» **Task directions**:
Reproduce the entries that follow precisely, setting aside any images.

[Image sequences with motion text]
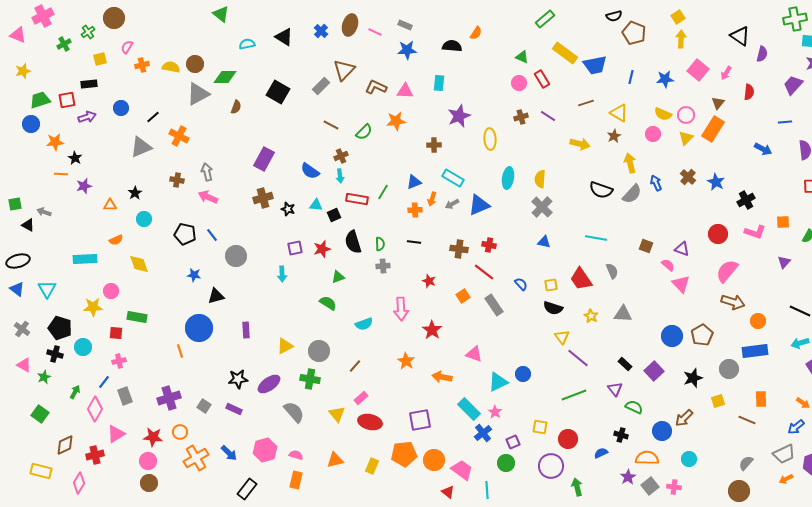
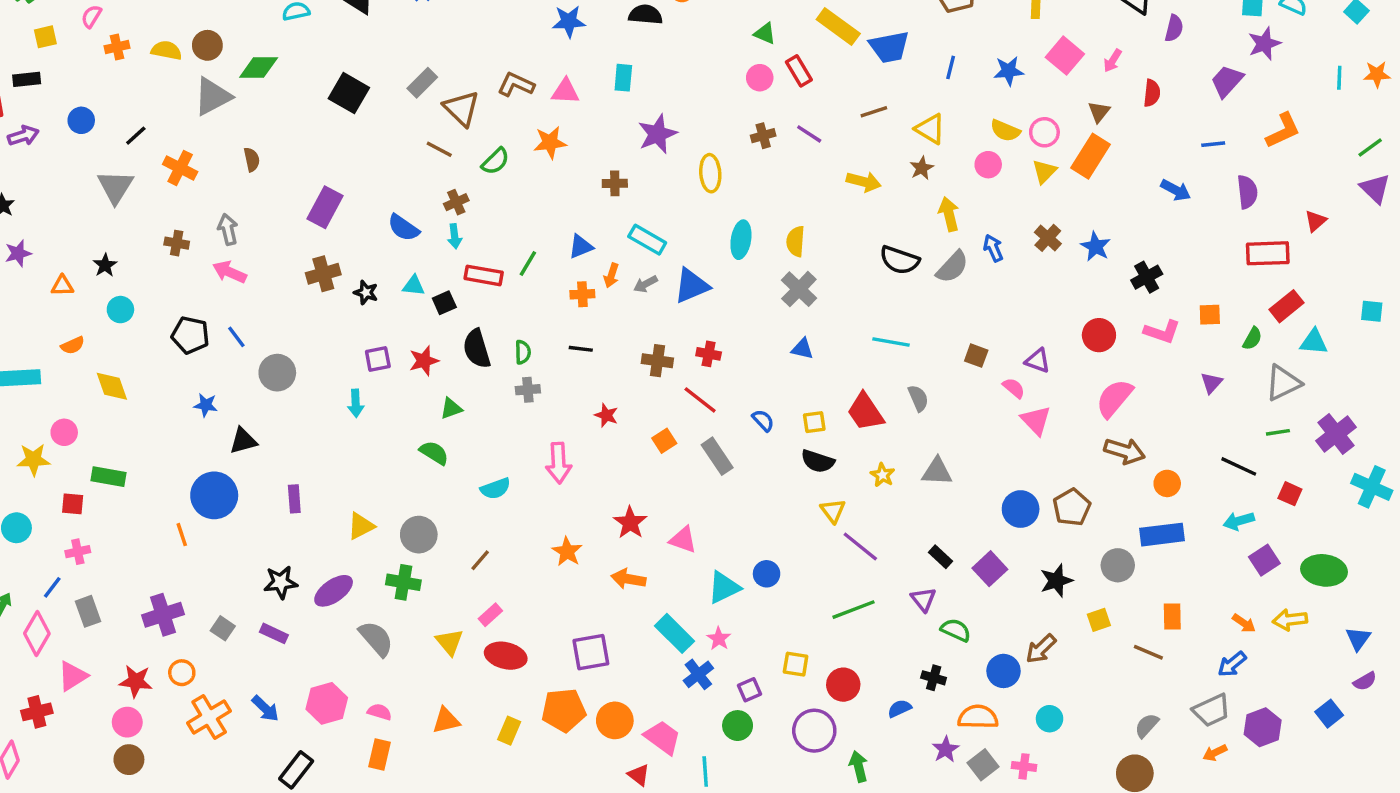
brown triangle: (344, 70) -> (461, 108), moved, turned -30
brown semicircle: (236, 107) -> (252, 160), moved, turned -32
gray triangle: (141, 147) -> (115, 187), turned -35
red star: (432, 330) -> (630, 523), moved

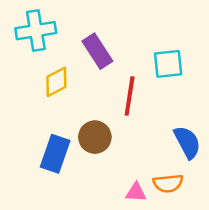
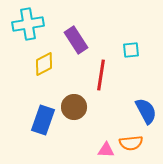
cyan square: (168, 64) -> (131, 50), size x0.7

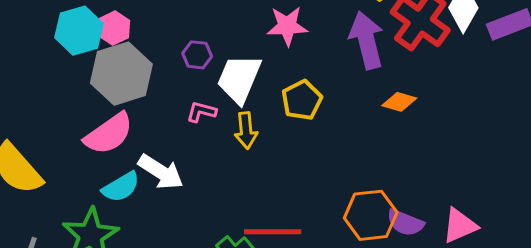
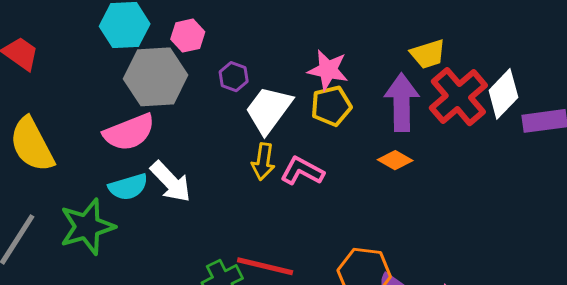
pink hexagon: (114, 28) -> (188, 36), moved
yellow pentagon: (302, 100) -> (331, 106), moved
orange diamond: (399, 102) -> (395, 160), moved
pink L-shape: (201, 112) -> (302, 171), moved, size x1.4

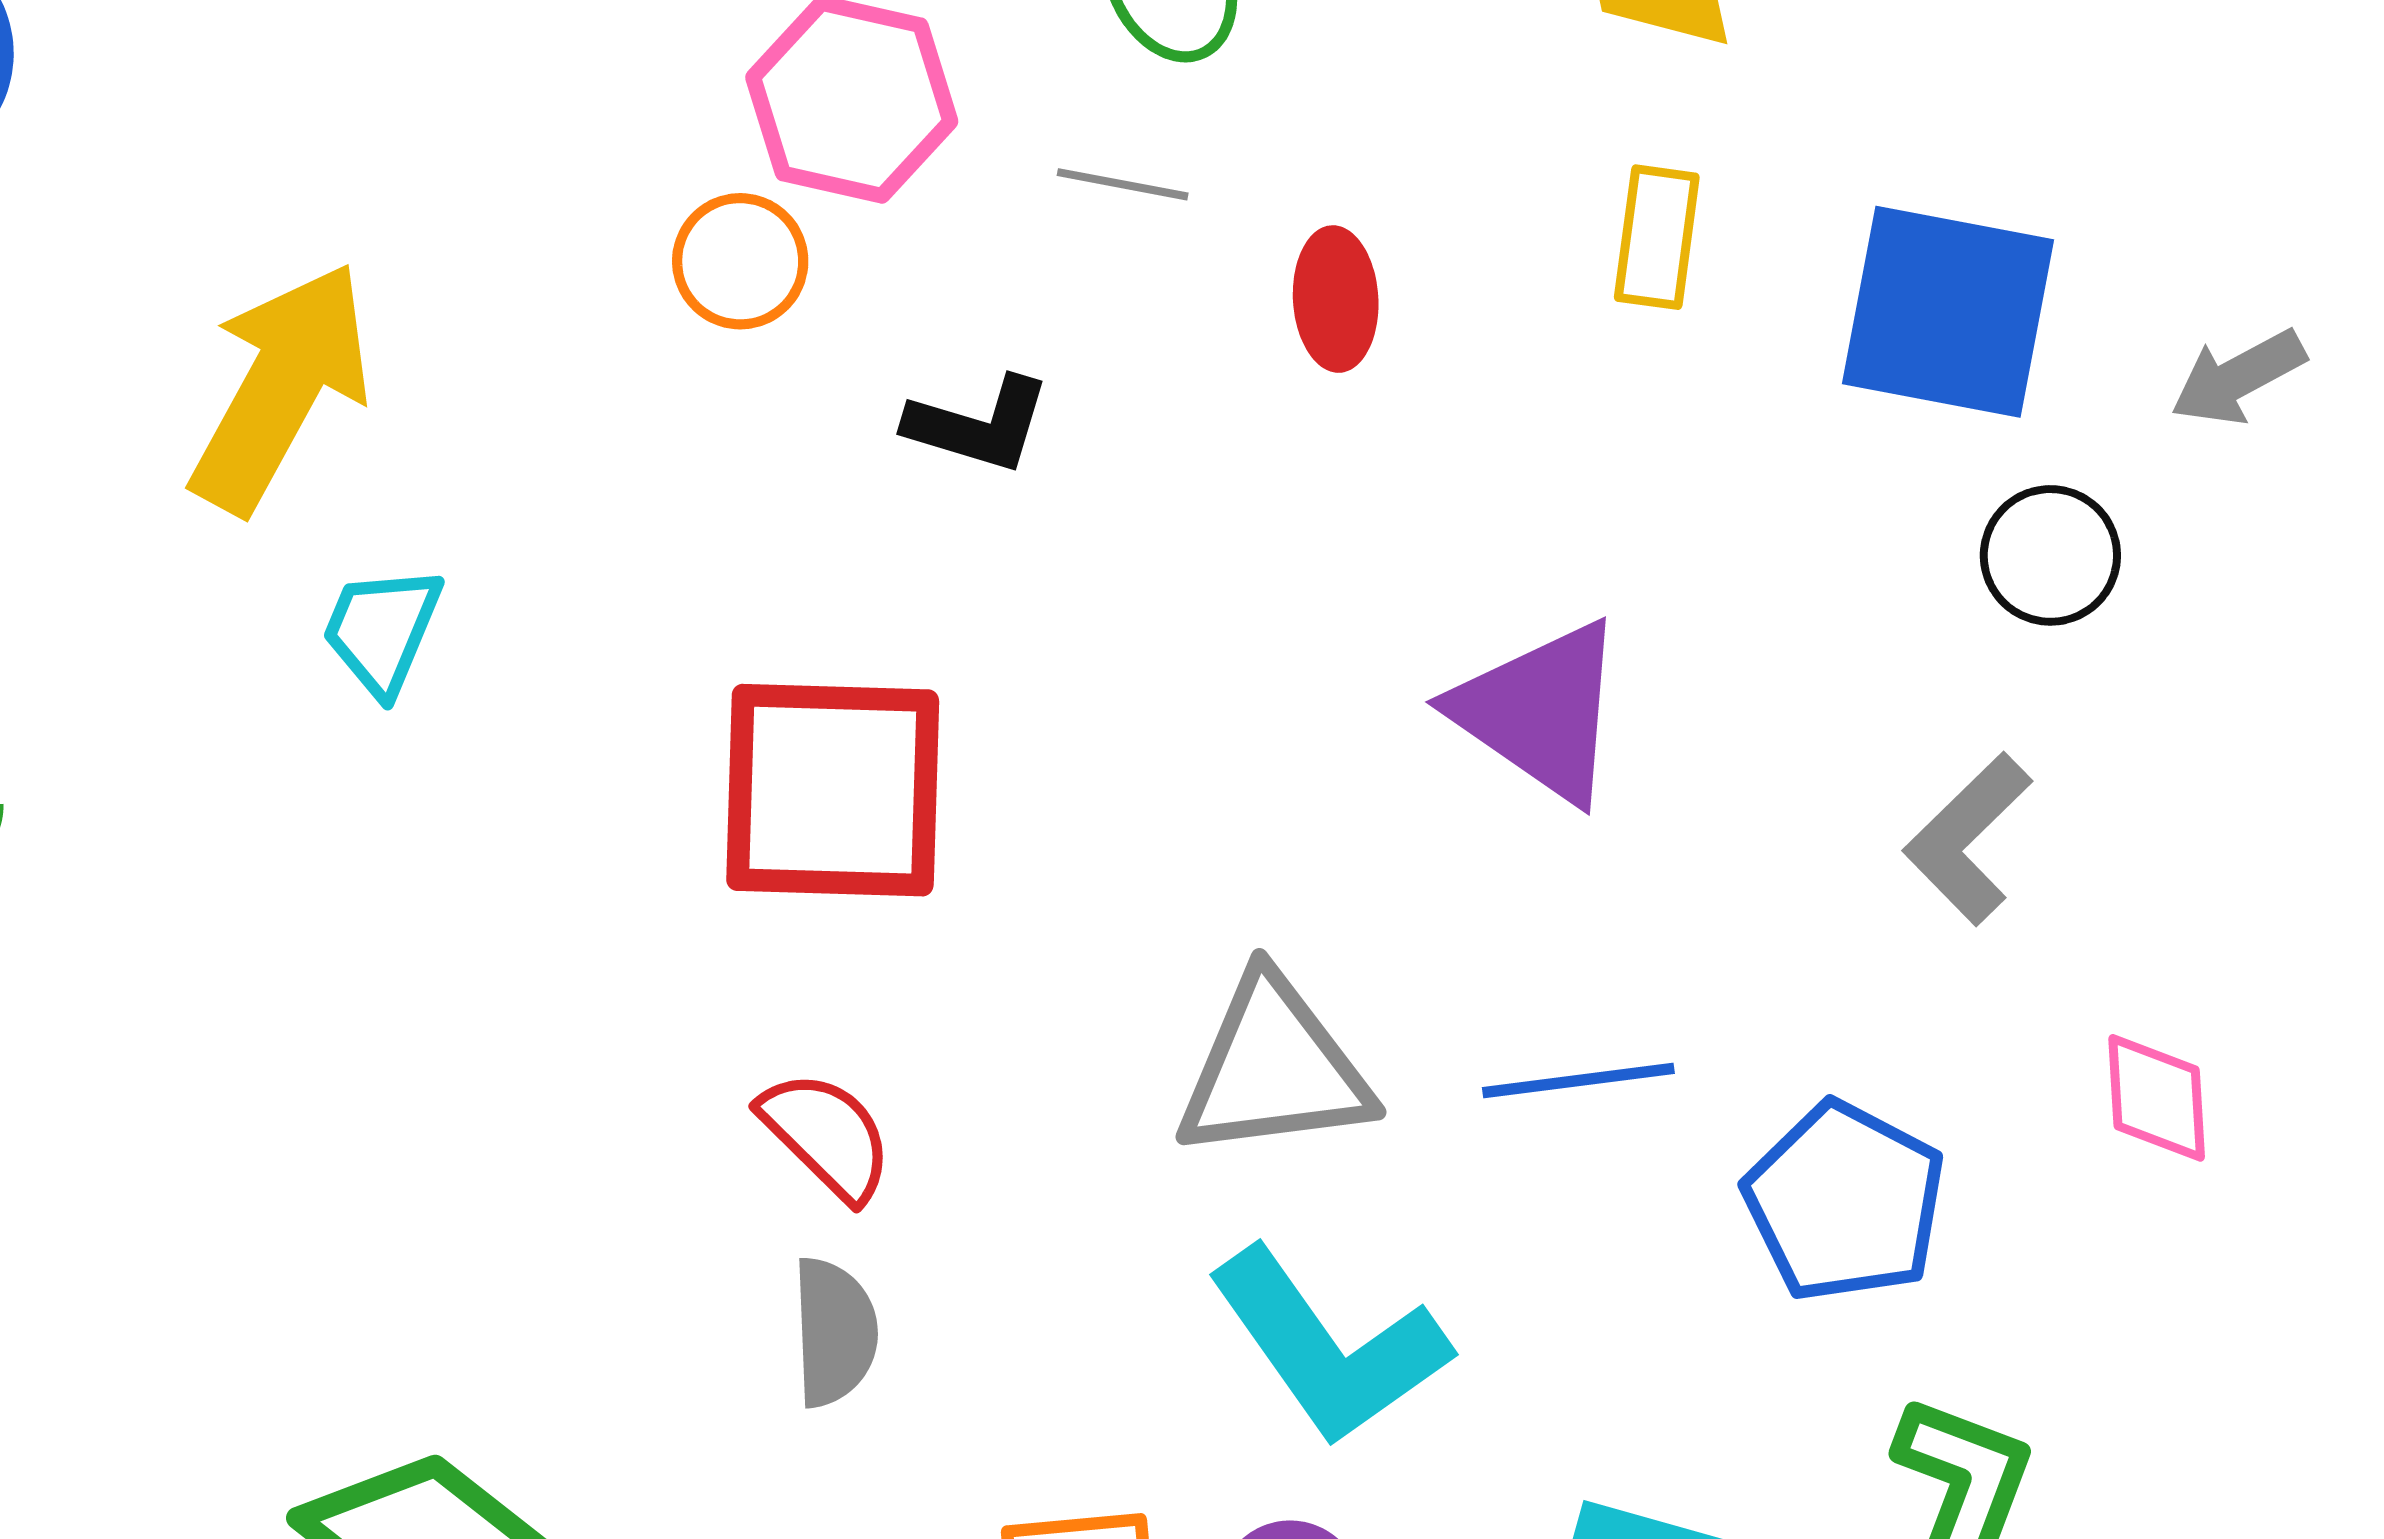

» **Response box**:
brown triangle: (344, 70) -> (461, 108), moved, turned -30
brown semicircle: (236, 107) -> (252, 160), moved, turned -32
gray triangle: (141, 147) -> (115, 187), turned -35
red star: (432, 330) -> (630, 523), moved

cyan square: (168, 64) -> (131, 50), size x0.7

pink hexagon: (114, 28) -> (188, 36), moved
yellow pentagon: (302, 100) -> (331, 106), moved
orange diamond: (399, 102) -> (395, 160), moved
pink L-shape: (201, 112) -> (302, 171), moved, size x1.4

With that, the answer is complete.